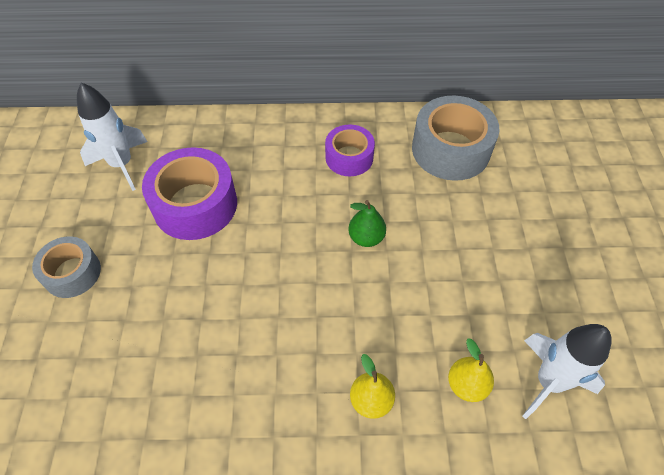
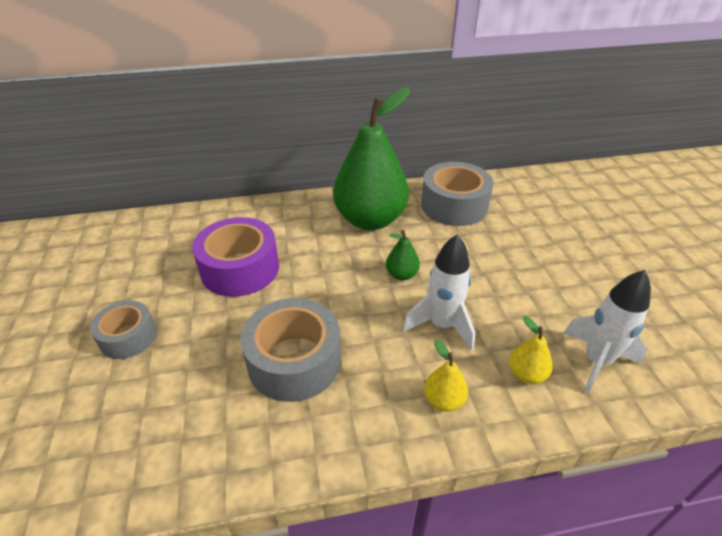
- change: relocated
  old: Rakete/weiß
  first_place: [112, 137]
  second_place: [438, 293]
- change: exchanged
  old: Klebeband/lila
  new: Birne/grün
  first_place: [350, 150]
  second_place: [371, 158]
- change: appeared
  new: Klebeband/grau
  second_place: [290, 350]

|---|

--- Exercise ---
From the line holding "old: Klebeband/lila" down to the final line above, quote every line exactly and only those lines.

--- Reply to the task ---
  old: Klebeband/lila
  new: Birne/grün
  first_place: [350, 150]
  second_place: [371, 158]
- change: appeared
  new: Klebeband/grau
  second_place: [290, 350]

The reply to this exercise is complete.